DATASET EXTRACT:
Content starts

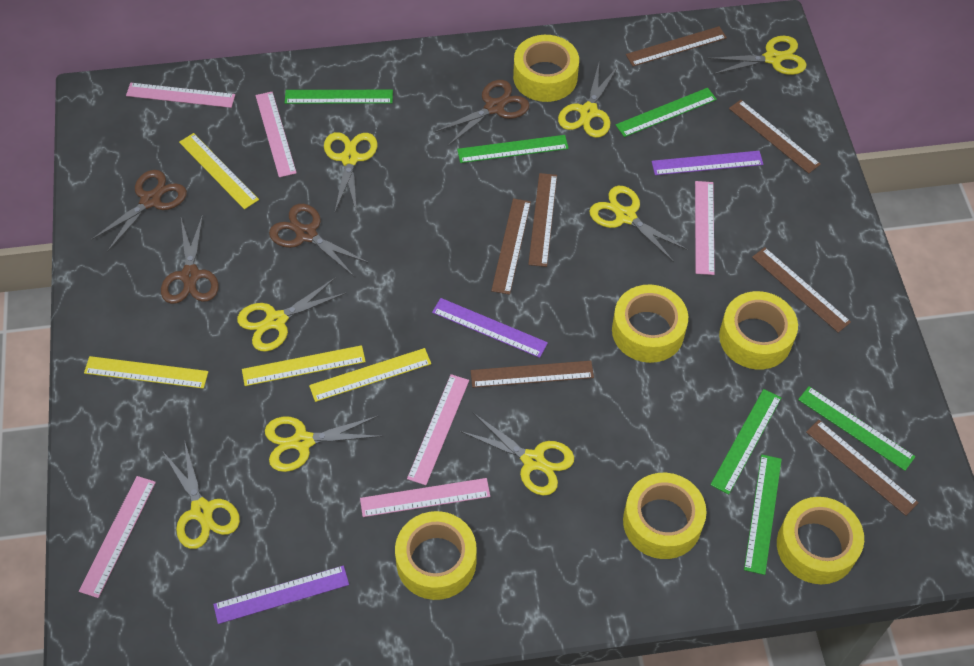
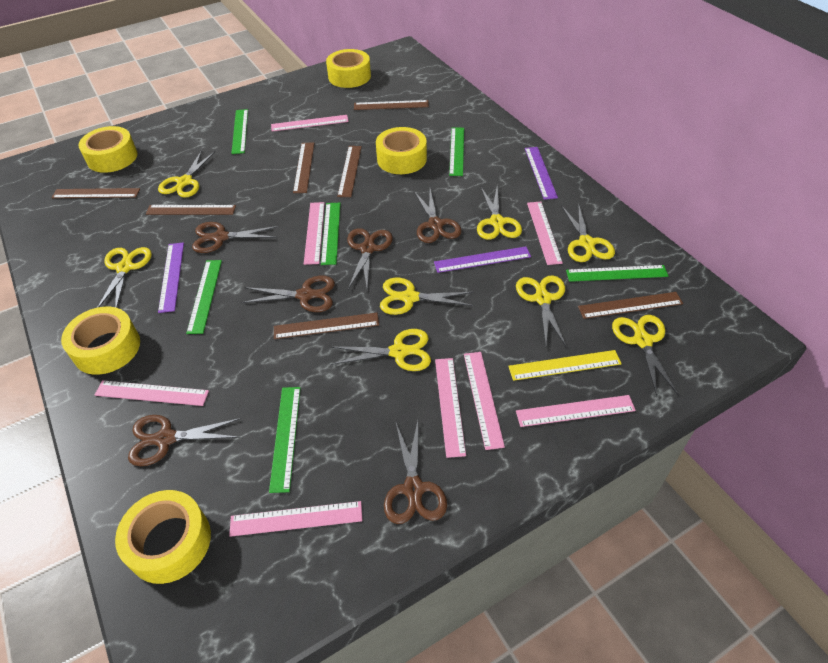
brown scissors: 4 -> 6
pink ruler: 6 -> 8
yellow ruler: 4 -> 1
yellow tape: 6 -> 5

Content ends

ACTION ITEM: Retype the full listing above precisely. Exclude each picture you find in it.

YOUR RESPONSE:
brown scissors: 4 -> 6
pink ruler: 6 -> 8
yellow ruler: 4 -> 1
yellow tape: 6 -> 5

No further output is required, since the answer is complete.